DATASET ENTRIES –
---

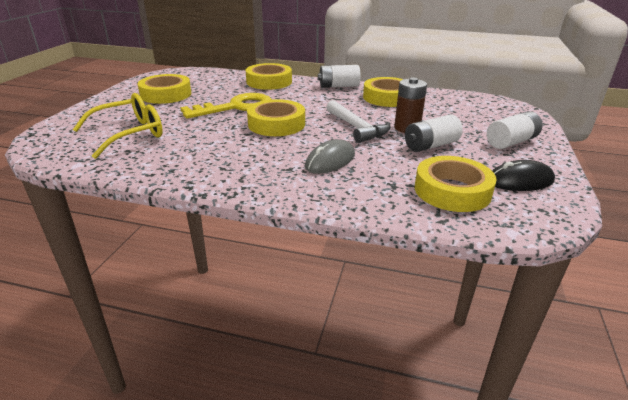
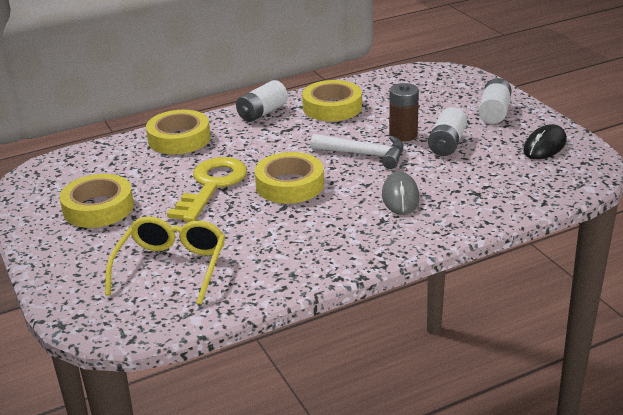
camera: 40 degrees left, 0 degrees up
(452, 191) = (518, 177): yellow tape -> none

---

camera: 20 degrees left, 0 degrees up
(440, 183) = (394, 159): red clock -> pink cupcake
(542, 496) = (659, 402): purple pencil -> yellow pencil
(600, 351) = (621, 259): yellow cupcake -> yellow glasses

---

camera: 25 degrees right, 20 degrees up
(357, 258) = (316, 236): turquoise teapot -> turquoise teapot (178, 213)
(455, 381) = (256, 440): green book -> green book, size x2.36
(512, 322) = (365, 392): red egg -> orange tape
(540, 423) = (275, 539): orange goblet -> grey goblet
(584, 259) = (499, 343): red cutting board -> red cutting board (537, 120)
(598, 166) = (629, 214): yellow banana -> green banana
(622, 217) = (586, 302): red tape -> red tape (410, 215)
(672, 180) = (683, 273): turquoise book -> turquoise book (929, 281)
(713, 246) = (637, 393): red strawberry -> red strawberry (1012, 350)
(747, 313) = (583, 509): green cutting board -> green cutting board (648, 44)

---

YOUR ASSIGNMENT –
From the listing above, repeat exactly the lines starting at the line that includes "(440, 183) = (394, 159): red" and ending at the line that includes "(600, 351) = (621, 259): yellow", with nothing outside that span.

EXERCISE RESPONSE –
(440, 183) = (394, 159): red clock -> pink cupcake
(542, 496) = (659, 402): purple pencil -> yellow pencil
(600, 351) = (621, 259): yellow cupcake -> yellow glasses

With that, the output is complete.